- **Data records**:
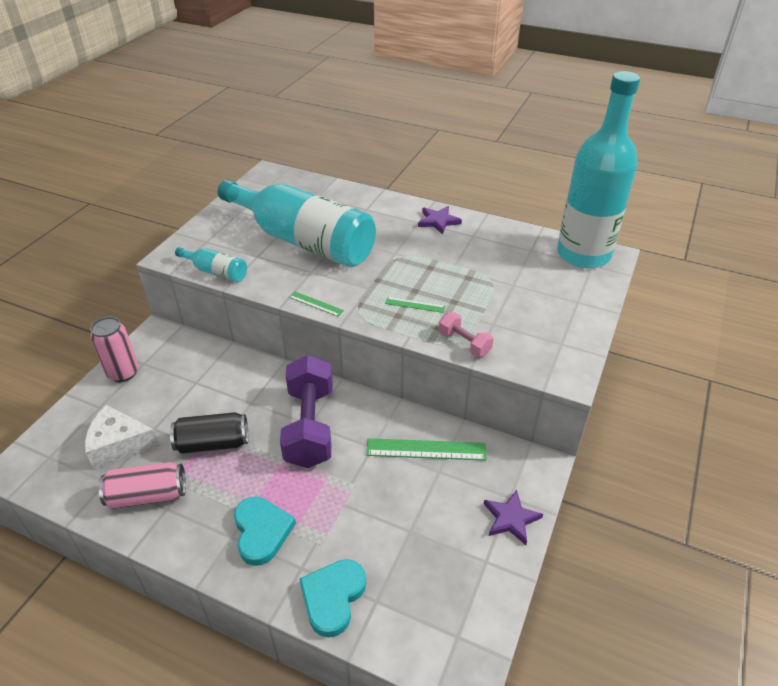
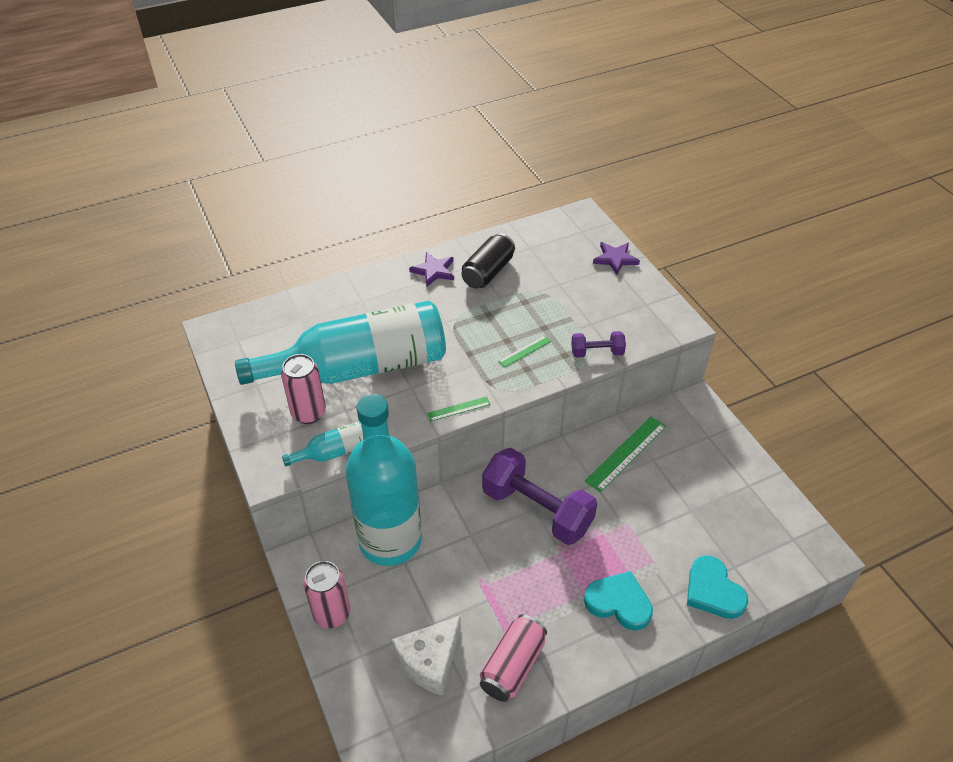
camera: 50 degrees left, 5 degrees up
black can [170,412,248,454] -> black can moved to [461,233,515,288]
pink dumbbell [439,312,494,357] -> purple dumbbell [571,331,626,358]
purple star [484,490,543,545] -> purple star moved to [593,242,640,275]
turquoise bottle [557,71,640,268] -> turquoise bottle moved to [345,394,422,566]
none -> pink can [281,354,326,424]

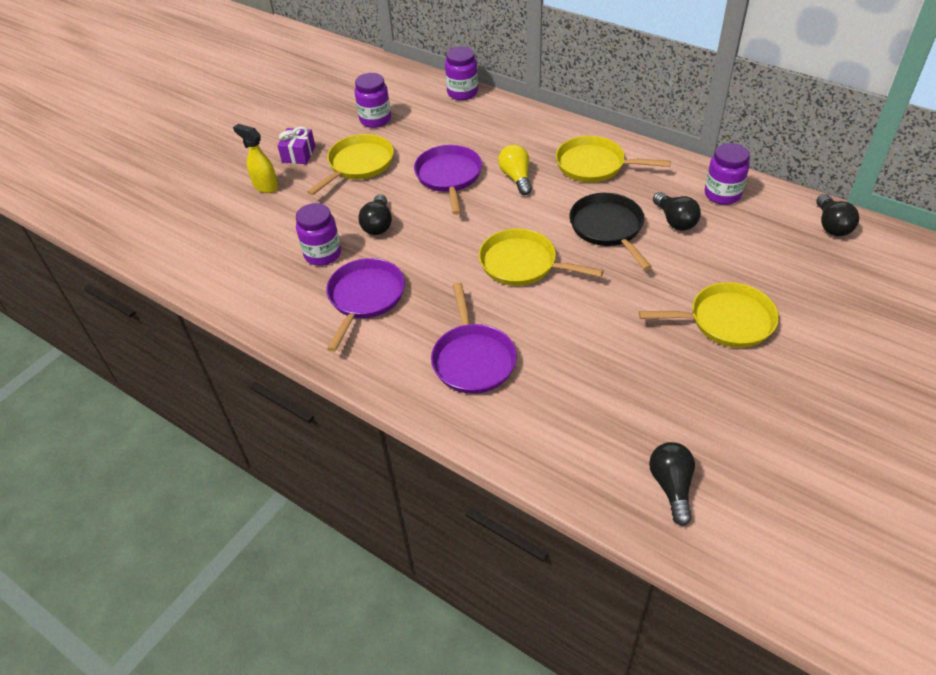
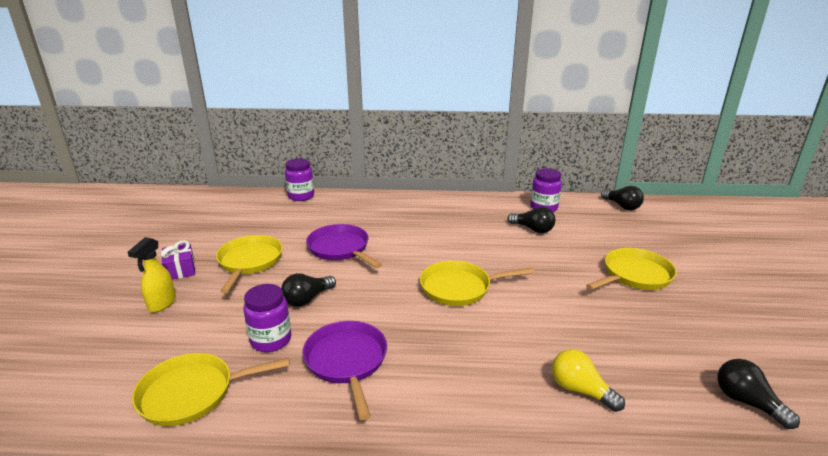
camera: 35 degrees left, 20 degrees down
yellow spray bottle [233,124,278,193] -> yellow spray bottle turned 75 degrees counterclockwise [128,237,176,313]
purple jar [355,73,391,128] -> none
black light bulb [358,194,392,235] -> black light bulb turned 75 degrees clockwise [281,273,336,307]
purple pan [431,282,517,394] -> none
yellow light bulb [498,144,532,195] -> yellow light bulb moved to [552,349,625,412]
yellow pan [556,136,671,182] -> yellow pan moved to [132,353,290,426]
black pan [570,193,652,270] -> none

- **Exercise objective**: When a line contains the string "left", copy it from the records.

- **Solution to the exercise**:
camera: 50 degrees left, 5 degrees up
camera: 35 degrees left, 20 degrees down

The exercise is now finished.